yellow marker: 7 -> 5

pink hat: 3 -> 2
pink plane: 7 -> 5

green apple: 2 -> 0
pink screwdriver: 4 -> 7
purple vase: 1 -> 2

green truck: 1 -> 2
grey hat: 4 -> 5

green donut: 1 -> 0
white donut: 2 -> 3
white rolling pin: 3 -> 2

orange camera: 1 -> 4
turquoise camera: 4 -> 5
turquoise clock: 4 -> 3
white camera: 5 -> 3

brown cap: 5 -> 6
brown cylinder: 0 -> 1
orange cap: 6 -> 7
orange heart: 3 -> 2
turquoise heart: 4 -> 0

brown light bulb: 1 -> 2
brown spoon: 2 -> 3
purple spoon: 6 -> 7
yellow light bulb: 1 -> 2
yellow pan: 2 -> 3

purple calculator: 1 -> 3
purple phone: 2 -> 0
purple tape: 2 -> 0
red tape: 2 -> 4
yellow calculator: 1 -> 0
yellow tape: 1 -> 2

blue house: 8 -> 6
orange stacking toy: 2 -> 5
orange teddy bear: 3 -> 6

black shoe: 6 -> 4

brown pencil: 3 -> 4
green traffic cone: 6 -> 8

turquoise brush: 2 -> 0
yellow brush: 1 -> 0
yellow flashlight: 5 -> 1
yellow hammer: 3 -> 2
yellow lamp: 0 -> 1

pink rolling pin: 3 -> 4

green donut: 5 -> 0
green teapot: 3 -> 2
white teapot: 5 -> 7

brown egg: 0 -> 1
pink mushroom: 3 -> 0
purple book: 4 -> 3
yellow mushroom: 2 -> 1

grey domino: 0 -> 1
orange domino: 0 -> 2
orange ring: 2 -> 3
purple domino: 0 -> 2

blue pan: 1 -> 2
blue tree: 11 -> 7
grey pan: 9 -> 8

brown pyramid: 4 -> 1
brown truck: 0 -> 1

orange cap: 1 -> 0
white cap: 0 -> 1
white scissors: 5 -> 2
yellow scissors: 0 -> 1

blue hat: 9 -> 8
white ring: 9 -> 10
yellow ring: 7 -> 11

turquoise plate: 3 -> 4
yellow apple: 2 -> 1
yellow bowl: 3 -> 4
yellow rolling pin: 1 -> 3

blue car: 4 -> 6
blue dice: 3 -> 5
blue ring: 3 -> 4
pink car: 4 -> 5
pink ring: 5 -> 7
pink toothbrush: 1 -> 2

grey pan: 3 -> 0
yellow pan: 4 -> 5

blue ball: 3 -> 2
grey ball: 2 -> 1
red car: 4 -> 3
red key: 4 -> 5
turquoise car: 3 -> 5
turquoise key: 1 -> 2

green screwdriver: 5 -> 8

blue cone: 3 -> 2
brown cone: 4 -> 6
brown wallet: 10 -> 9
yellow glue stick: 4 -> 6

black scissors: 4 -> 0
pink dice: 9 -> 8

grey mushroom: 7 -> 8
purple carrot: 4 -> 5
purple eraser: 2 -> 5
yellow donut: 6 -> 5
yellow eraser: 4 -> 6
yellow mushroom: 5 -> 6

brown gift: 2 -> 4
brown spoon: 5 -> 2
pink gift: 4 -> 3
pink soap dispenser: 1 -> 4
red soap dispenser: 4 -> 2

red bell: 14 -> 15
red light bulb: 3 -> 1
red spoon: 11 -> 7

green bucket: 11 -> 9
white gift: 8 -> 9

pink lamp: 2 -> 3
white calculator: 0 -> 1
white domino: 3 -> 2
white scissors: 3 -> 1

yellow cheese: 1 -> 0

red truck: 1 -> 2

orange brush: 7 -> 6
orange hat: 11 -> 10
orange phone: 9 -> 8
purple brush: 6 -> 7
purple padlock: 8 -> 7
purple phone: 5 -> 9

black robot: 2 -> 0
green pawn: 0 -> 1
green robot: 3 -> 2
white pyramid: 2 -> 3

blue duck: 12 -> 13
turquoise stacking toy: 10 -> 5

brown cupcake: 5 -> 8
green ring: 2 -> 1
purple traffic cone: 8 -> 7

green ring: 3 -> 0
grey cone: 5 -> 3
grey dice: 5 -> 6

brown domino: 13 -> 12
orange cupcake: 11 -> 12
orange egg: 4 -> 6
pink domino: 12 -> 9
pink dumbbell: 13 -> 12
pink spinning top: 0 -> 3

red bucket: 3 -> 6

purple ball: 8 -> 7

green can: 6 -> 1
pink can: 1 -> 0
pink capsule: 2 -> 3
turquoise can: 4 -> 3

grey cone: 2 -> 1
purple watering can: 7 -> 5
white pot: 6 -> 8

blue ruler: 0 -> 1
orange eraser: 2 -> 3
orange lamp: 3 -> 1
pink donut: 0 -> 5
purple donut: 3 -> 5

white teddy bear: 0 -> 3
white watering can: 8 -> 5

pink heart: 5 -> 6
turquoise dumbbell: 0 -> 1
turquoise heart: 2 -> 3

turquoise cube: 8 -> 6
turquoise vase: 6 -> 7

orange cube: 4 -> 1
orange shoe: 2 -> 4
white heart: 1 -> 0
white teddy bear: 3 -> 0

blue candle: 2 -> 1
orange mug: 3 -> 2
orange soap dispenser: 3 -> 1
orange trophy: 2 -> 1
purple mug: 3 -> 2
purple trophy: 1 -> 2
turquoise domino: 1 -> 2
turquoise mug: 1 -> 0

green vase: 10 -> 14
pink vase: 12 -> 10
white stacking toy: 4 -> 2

------------------------------

### Try it
Show every line above where "donut" is found.

### Response area
green donut: 1 -> 0
white donut: 2 -> 3
green donut: 5 -> 0
yellow donut: 6 -> 5
pink donut: 0 -> 5
purple donut: 3 -> 5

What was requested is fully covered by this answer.